- **Exercise**
Could you revise the rows beginning with the one containing "orange L-shape: moved 8 px right, 9 px up" and running through the final row, replacing "blue arrow" with "yellow arrow" and leaving everything else unchanged, with the pictures left out of your answer?

··· Information shown

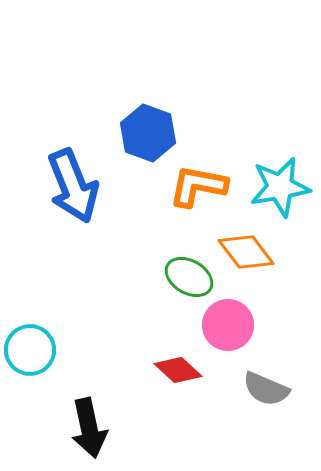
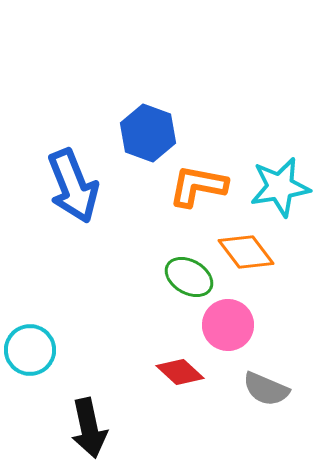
red diamond: moved 2 px right, 2 px down
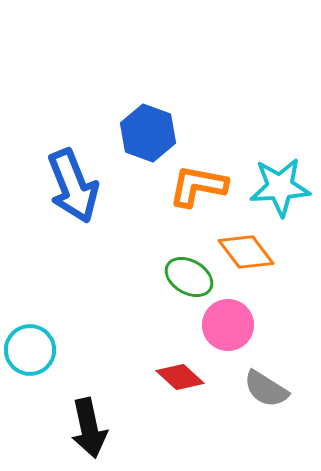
cyan star: rotated 6 degrees clockwise
red diamond: moved 5 px down
gray semicircle: rotated 9 degrees clockwise
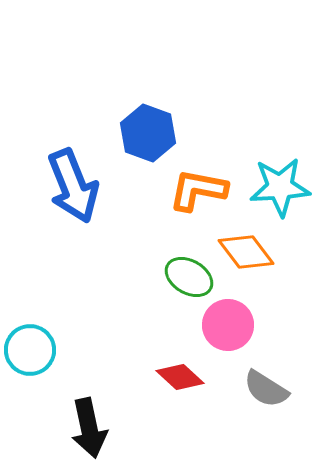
orange L-shape: moved 4 px down
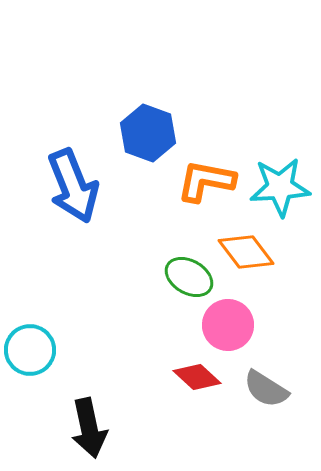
orange L-shape: moved 8 px right, 9 px up
red diamond: moved 17 px right
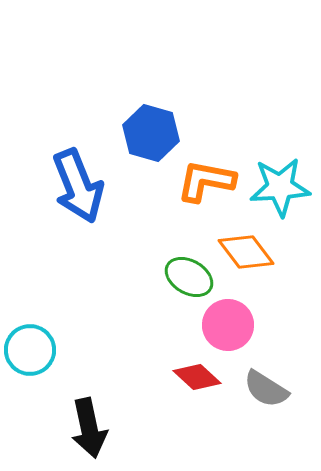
blue hexagon: moved 3 px right; rotated 4 degrees counterclockwise
blue arrow: moved 5 px right
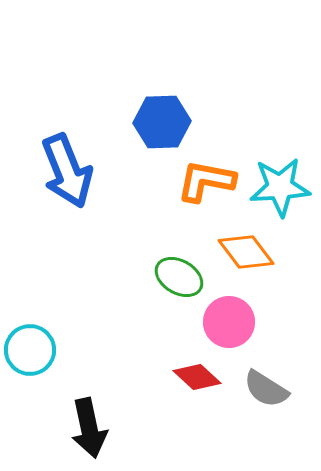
blue hexagon: moved 11 px right, 11 px up; rotated 18 degrees counterclockwise
blue arrow: moved 11 px left, 15 px up
green ellipse: moved 10 px left
pink circle: moved 1 px right, 3 px up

······

- **Result**
orange L-shape: moved 8 px right, 9 px up
red diamond: moved 17 px right
blue hexagon: moved 3 px right; rotated 4 degrees counterclockwise
yellow arrow: moved 5 px right
blue hexagon: moved 11 px right, 11 px up; rotated 18 degrees counterclockwise
yellow arrow: moved 11 px left, 15 px up
green ellipse: moved 10 px left
pink circle: moved 1 px right, 3 px up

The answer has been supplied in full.